When you reproduce the data, keep every word exactly as it stands and leave the pictures out.

DATA EXCERPT:
■ ■ ■ ■ ■ ■ ■

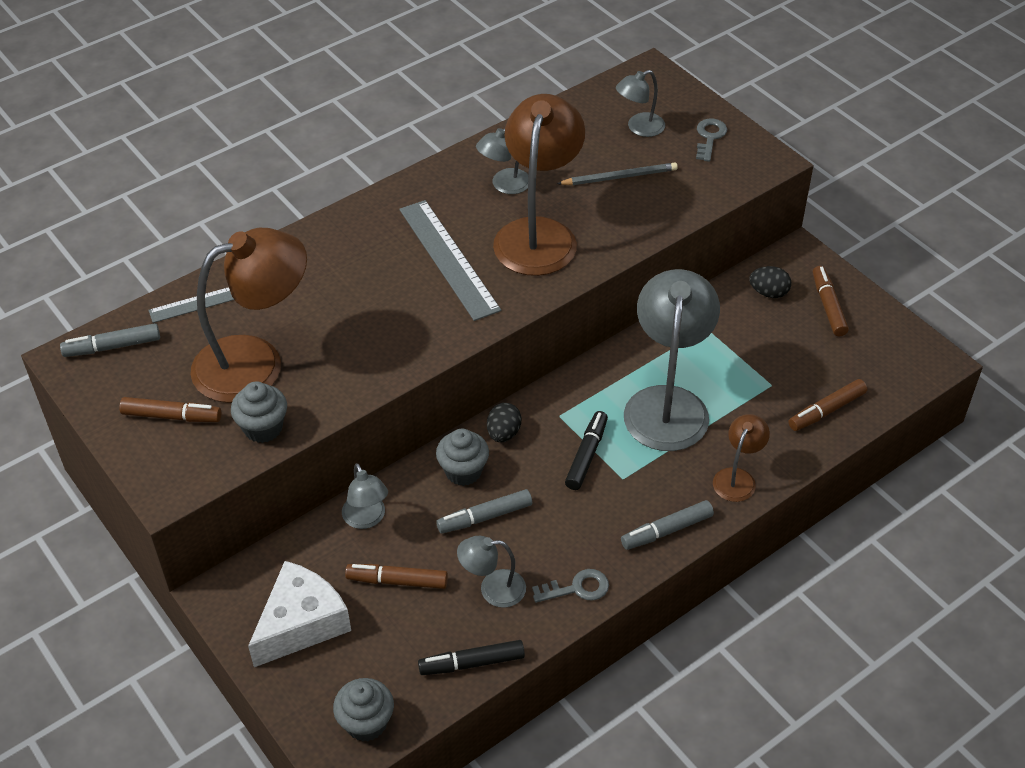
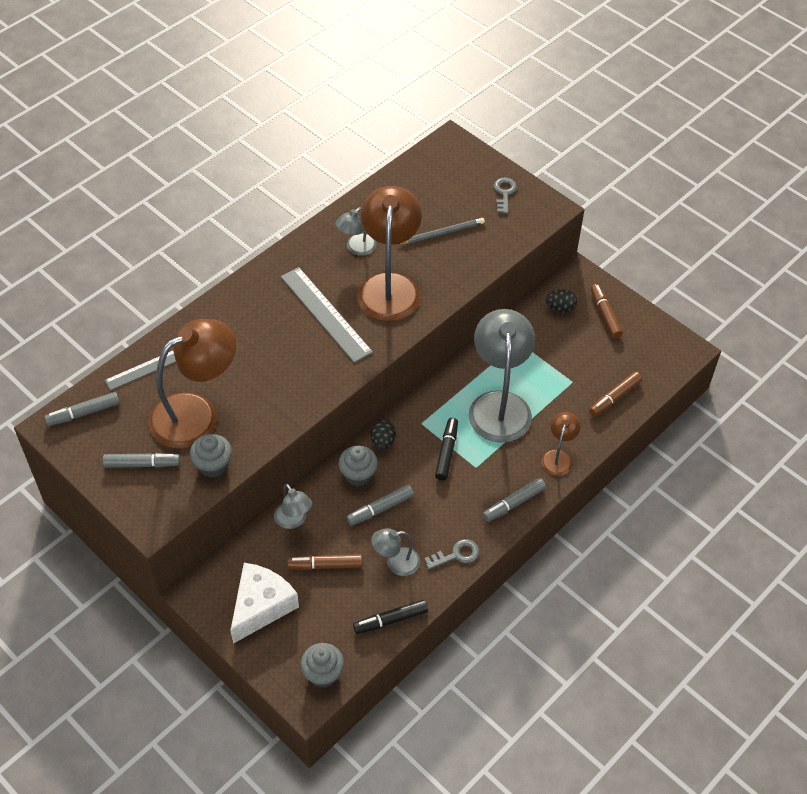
camera: 10 degrees left, 5 degrees up
(172, 416) = (142, 464): brown marker -> grey marker
(639, 128) = (450, 190): grey lamp -> none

■ ■ ■ ■ ■ ■ ■

TASK RESULT:
camera: 10 degrees left, 5 degrees up
(172, 416) = (142, 464): brown marker -> grey marker
(639, 128) = (450, 190): grey lamp -> none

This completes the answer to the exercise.